Dataset records:
┌──

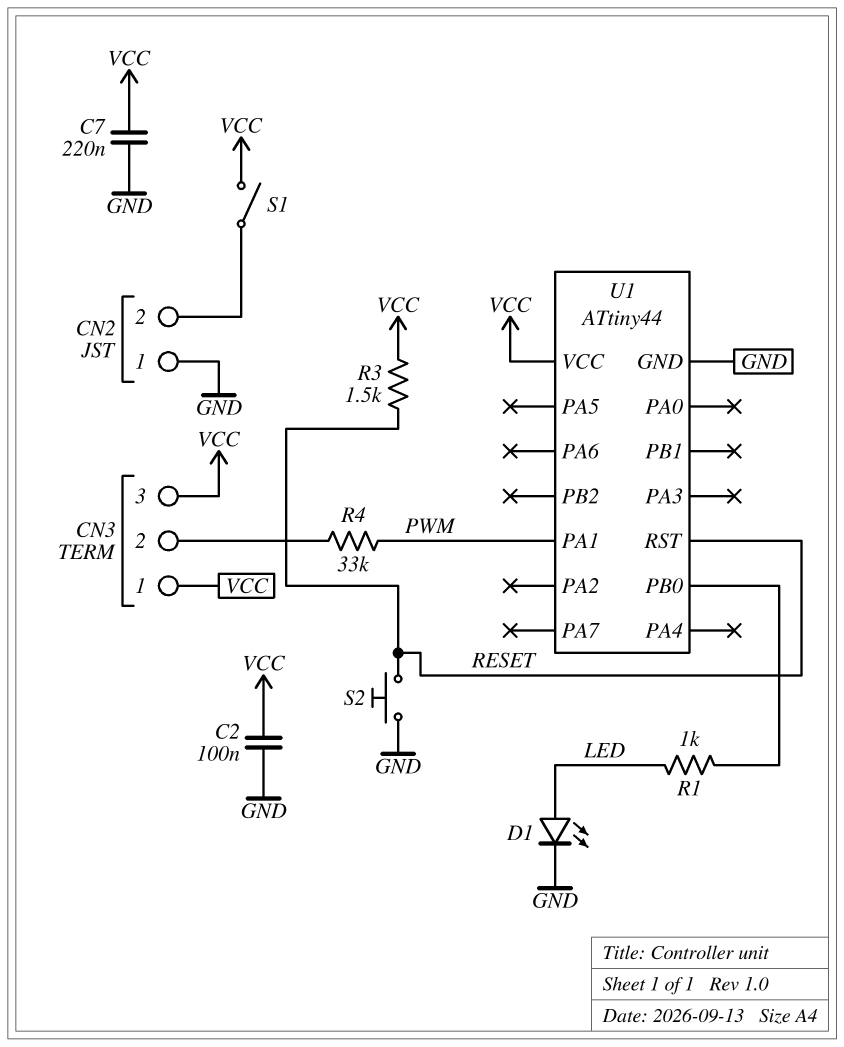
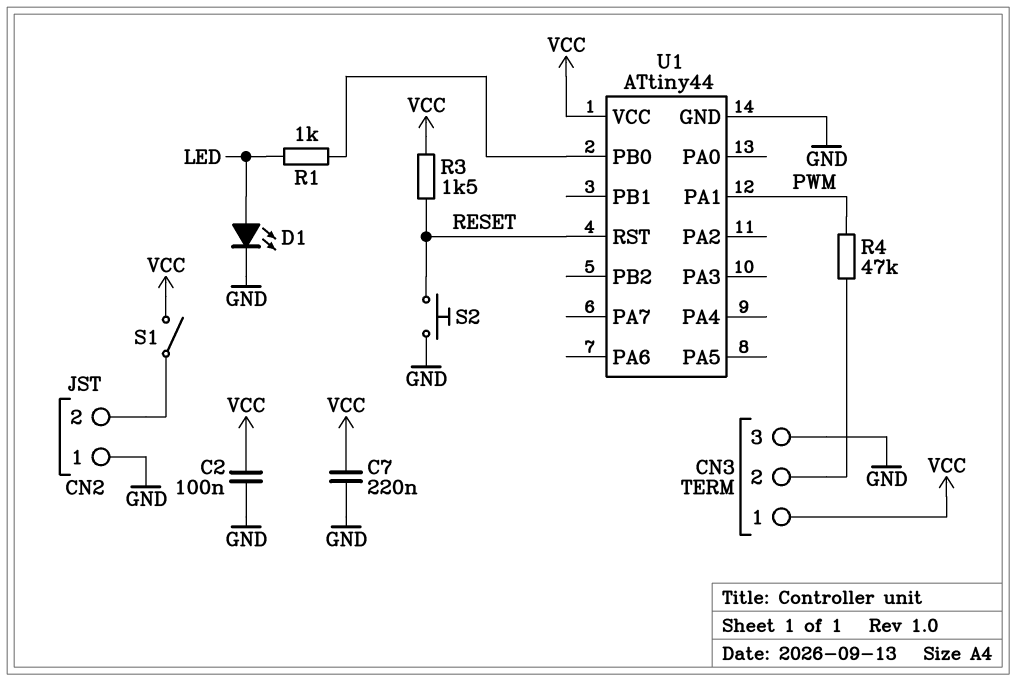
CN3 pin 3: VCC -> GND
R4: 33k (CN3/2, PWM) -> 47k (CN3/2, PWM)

└──
┌──

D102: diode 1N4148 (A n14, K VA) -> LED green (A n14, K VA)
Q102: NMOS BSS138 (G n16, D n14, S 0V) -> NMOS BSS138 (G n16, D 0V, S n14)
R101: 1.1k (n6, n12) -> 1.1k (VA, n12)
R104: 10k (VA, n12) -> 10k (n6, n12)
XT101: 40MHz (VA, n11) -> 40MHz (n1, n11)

└──

Task to carry out: Would you retype the lines above from the one with "Q102: NMOS BSS138" down to the one with "XT101: 40MHz (VA, n11) -> 40MHz (n1, n11)", word for word, both ends included and no other lines?

Finished exercise:
Q102: NMOS BSS138 (G n16, D n14, S 0V) -> NMOS BSS138 (G n16, D 0V, S n14)
R101: 1.1k (n6, n12) -> 1.1k (VA, n12)
R104: 10k (VA, n12) -> 10k (n6, n12)
XT101: 40MHz (VA, n11) -> 40MHz (n1, n11)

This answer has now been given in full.